- _PROBLEM REQUIREMENTS_:
Work out how many lines of the listing hold "brown" and return that number by itself.

- _RECORDS PROVIDED_:
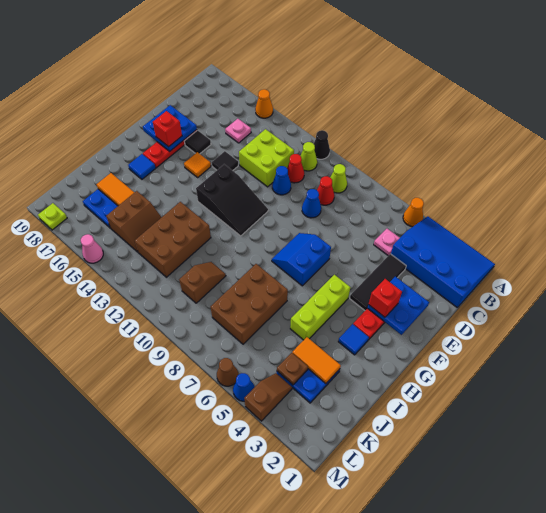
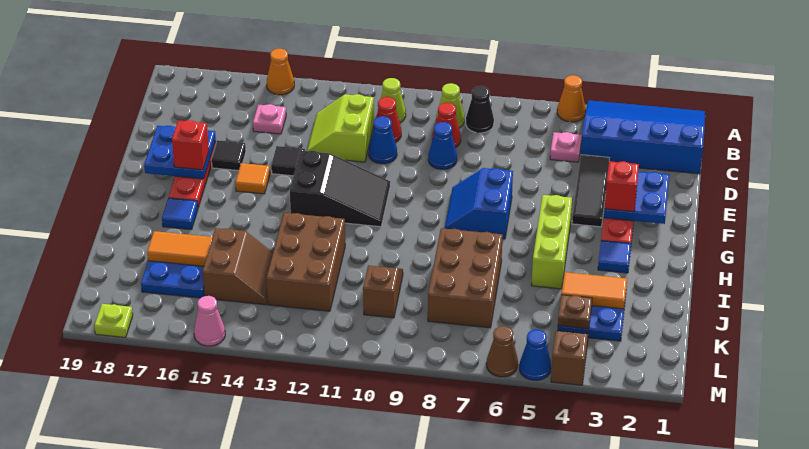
black cone A11 level 1 -> black cone B8 level 1
lime brick C12:D13 level 1 -> lime slope C12:D13 level 1 top 12

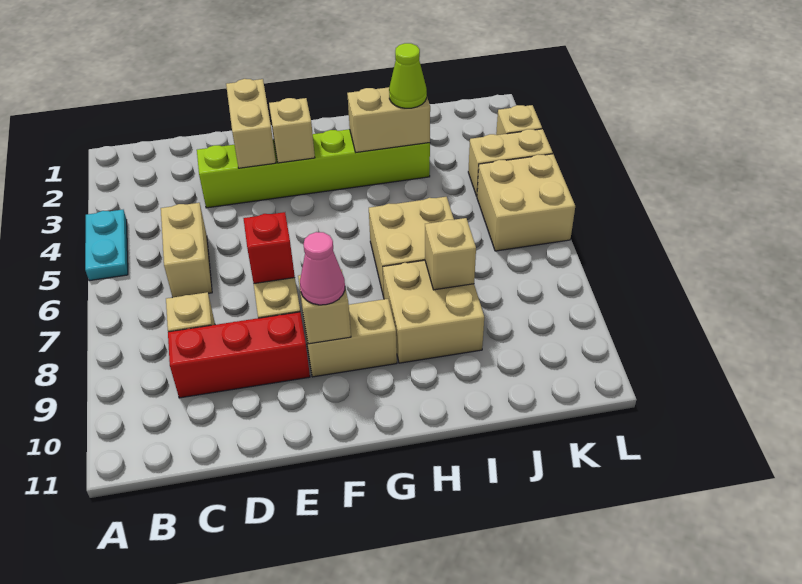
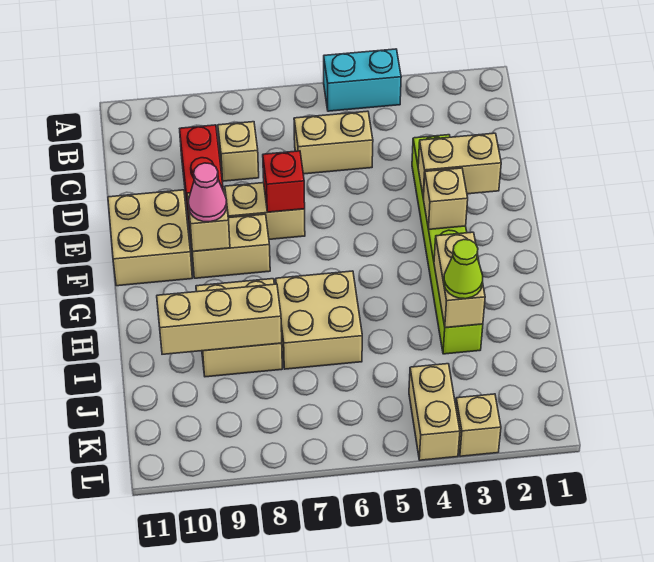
cyan plate A4:A5 level 1 -> cyan brick A4:A5 level 1
tan brick F9:G9 level 1 -> tan brick F8:F9 level 1
tan brick I8 level 2 -> tan brick I8:I10 level 2
tan brick K5:L6 level 1 -> tan brick E10:F11 level 1

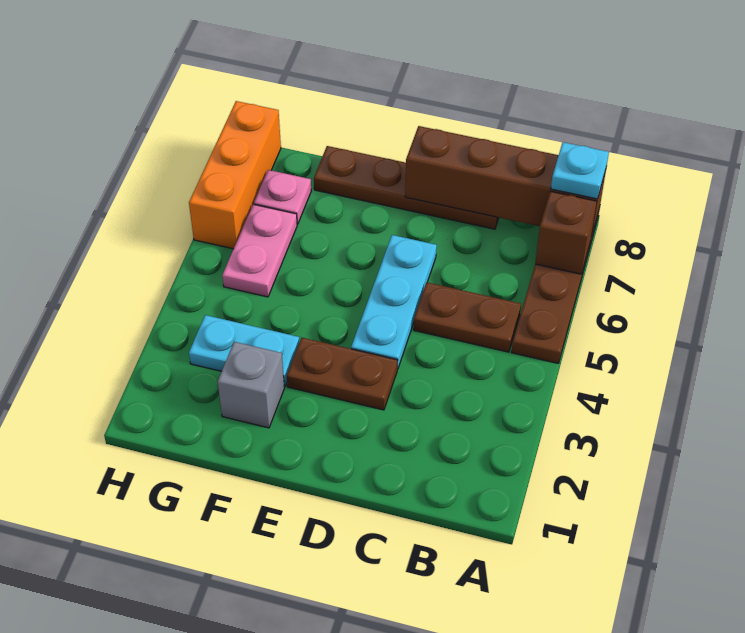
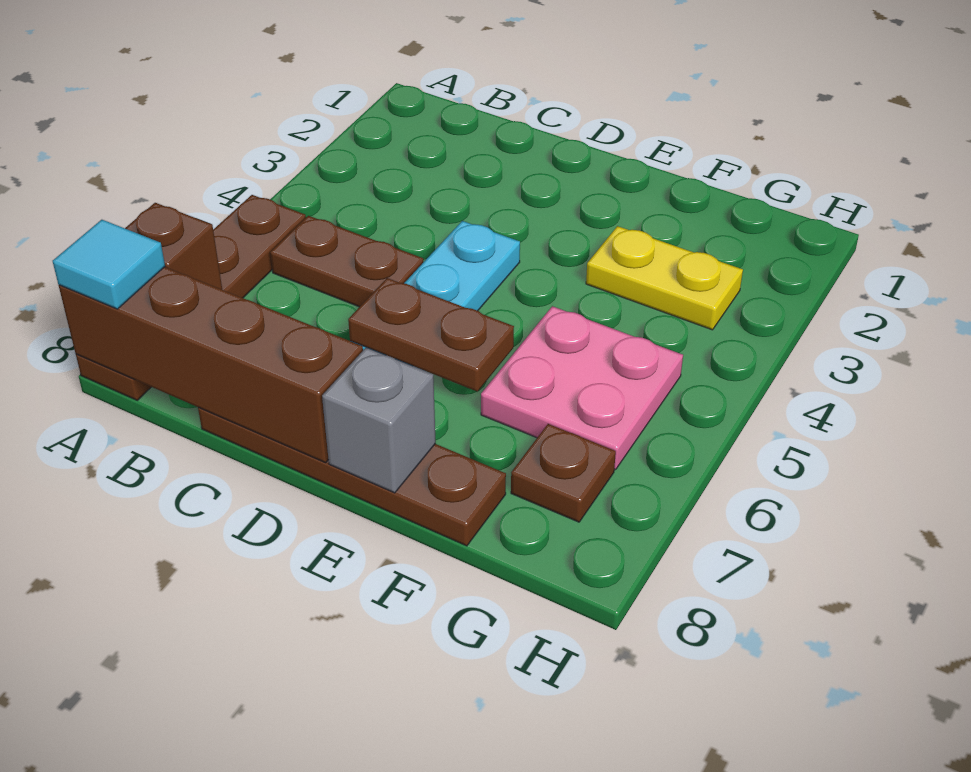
cyan plate A8 level 3 -> cyan tile A8 level 3
brown plate D3:E3 level 1 -> brown plate D6:E6 level 2
grey brick F2 level 1 -> grey brick E8 level 2
cyan plate F3:G3 level 1 -> yellow plate F3:G3 level 1
pink plate G5:G6 level 1 -> pink plate F5:G6 level 1
pink plate G7 level 1 -> brown plate G7 level 1
orange brick H6:H8 level 1 -> none

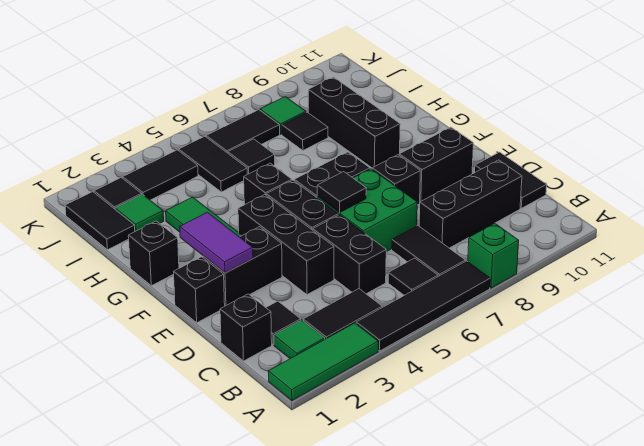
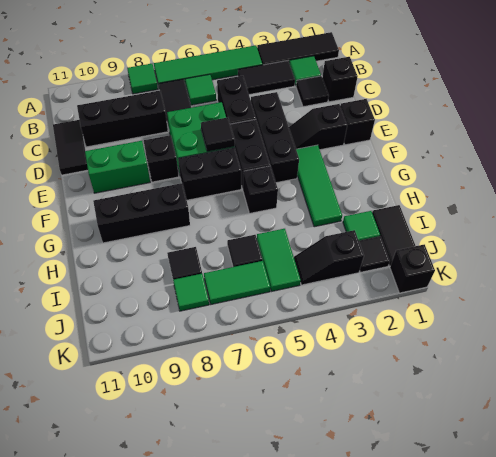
green tile A1:A3 level 1 -> black tile A1:A3 level 1
black tile A4:A7 level 1 -> green tile A4:A7 level 1
green brick A8 level 1 -> green tile A8 level 1
black tile B6 level 1 -> green tile B6 level 1
black brick E2:E3 level 1 -> black slope E2:E3 level 1 top 2
purple tile E2:F2 level 2 -> none
black brick E9:E10 level 1 -> green brick E9:E10 level 1
black brick G1 level 1 -> black brick K1 level 1
black brick G9:I9 level 1 -> black brick G8:G10 level 1
black tile I5:J5 level 1 -> green tile I5:J5 level 1
black tile J3:J4 level 1 -> black slope J3:J4 level 1 top 3
black tile J6:J7 level 1 -> green tile J6:J7 level 1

- _REPLY_:
2